Copy out the entries below exactly as they stand, but only from the line containing "shifted: red apple" through the line containing "repainted: pink rolling".

Input for this task -

:::::

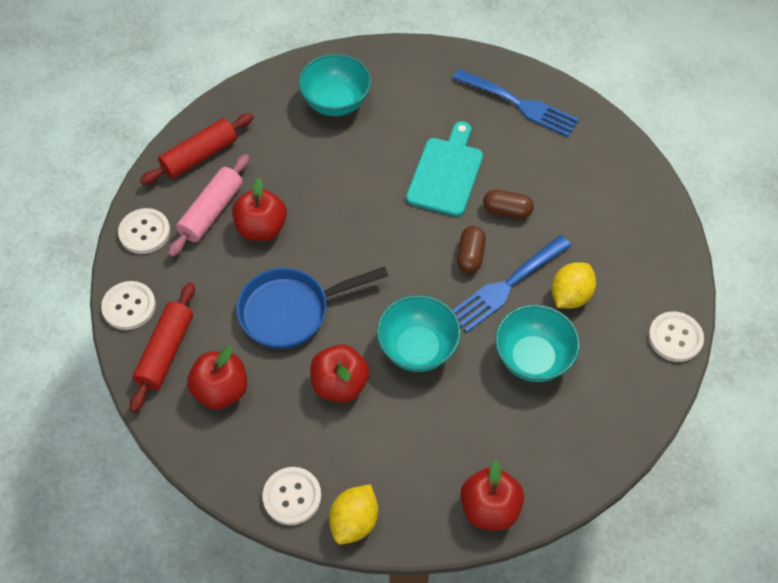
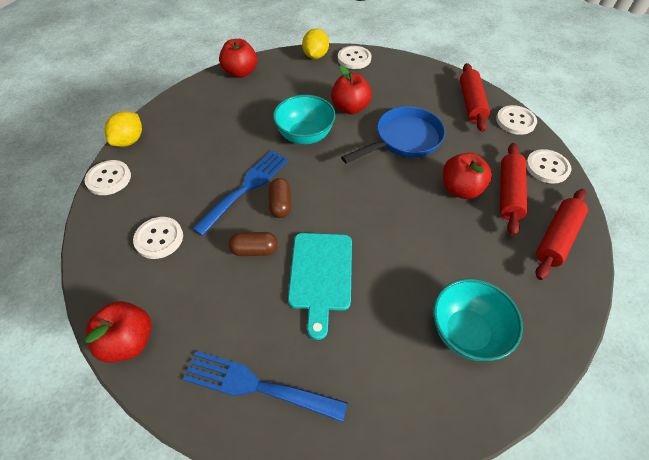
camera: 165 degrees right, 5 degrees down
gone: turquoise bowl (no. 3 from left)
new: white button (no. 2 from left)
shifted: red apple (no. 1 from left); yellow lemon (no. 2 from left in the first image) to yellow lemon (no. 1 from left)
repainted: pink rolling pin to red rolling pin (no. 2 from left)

:::::

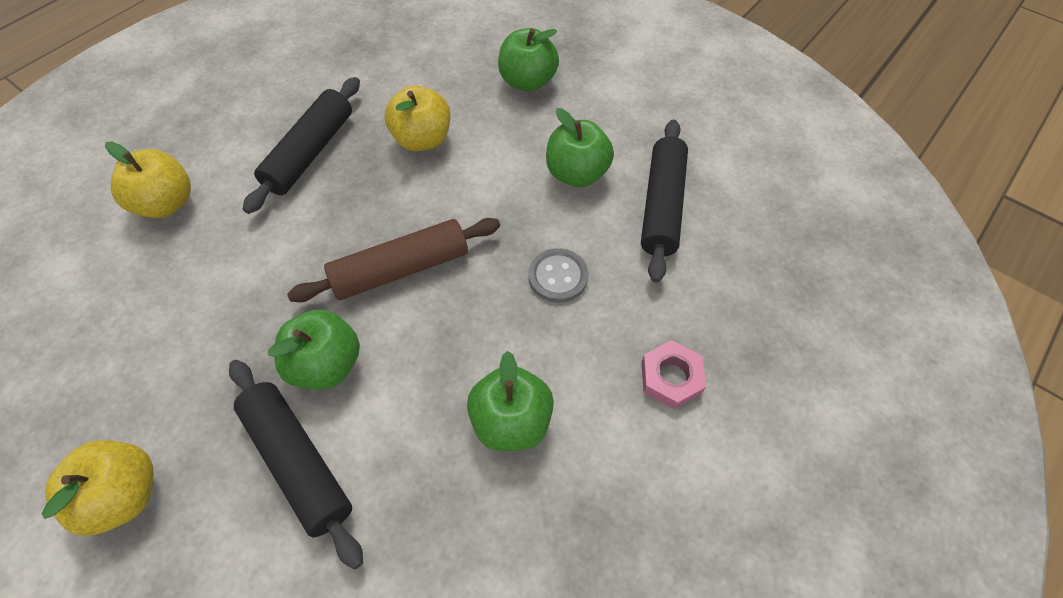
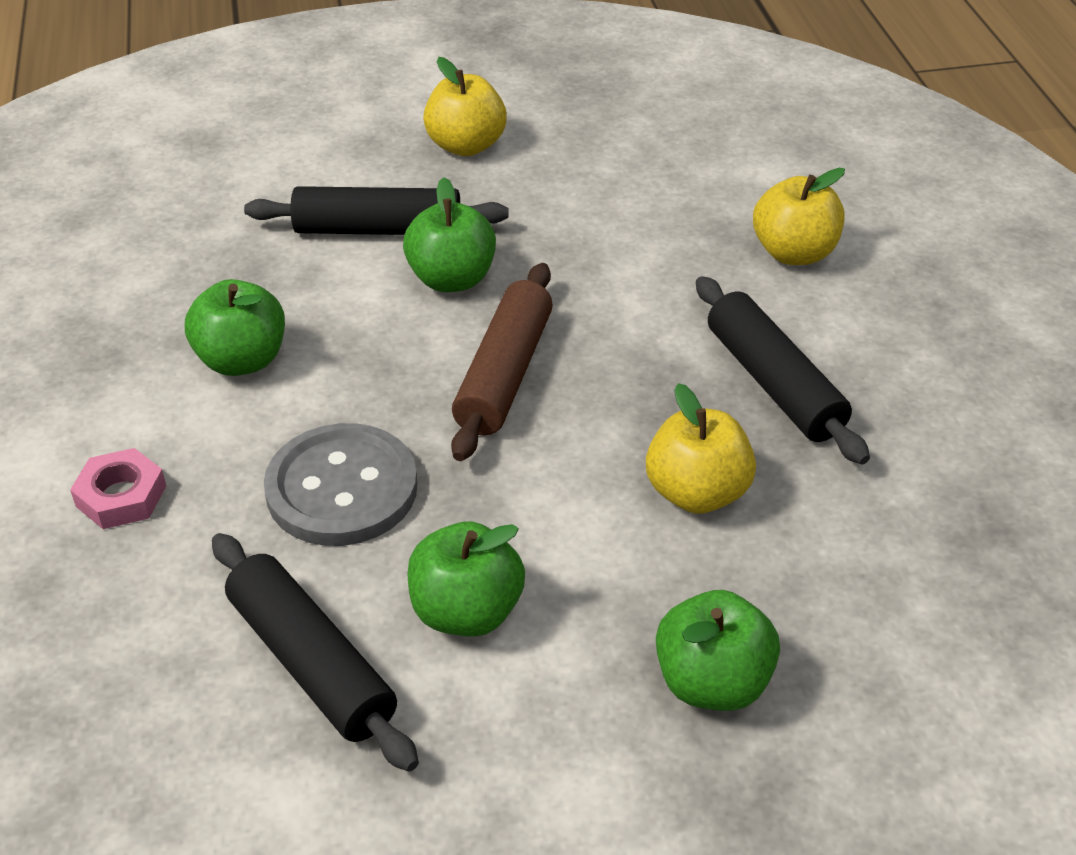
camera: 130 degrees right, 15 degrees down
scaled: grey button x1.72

:::::

Solution to this exercise -
shifted: red apple (no. 1 from left); yellow lemon (no. 2 from left in the first image) to yellow lemon (no. 1 from left)
repainted: pink rolling pin to red rolling pin (no. 2 from left)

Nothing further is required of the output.